The answer must be a single number: how many lines of the entries below include "switch".

**Data listing**
------------------------------------------------------------------------

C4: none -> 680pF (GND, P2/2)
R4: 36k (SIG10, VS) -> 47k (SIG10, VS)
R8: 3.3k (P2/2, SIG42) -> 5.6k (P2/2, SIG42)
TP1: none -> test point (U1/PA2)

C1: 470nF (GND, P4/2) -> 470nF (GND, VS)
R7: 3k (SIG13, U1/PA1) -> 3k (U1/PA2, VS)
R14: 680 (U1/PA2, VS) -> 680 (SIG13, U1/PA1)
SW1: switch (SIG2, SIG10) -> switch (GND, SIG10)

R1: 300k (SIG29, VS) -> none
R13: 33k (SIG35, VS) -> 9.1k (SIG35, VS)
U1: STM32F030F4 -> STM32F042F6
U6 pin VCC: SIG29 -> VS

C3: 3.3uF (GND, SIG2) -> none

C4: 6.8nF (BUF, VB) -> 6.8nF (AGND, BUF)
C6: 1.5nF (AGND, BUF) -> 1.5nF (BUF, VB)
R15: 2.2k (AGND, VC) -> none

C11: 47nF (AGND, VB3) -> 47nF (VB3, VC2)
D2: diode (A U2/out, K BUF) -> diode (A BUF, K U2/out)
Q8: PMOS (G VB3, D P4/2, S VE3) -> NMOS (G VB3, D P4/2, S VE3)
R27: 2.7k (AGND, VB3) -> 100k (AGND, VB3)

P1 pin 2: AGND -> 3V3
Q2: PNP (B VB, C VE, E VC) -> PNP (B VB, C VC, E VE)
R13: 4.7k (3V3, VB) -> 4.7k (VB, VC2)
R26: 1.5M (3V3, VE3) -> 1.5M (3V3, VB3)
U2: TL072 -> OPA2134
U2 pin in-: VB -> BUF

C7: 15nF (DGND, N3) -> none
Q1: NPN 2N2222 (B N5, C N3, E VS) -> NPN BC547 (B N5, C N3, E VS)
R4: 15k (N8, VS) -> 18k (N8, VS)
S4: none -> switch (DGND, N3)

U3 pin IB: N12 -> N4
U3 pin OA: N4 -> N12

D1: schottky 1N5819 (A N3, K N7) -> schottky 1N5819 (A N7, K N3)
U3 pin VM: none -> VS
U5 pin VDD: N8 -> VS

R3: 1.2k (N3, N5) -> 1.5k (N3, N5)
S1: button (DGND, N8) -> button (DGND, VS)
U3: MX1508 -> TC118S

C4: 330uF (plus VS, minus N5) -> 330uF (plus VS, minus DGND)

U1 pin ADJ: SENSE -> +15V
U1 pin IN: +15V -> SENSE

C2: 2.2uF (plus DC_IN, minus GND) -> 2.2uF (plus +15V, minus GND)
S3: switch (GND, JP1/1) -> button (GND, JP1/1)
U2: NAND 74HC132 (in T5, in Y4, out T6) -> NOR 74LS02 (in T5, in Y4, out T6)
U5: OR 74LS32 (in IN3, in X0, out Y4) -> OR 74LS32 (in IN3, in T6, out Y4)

------------------------------------------------------------------------

**Response box**
3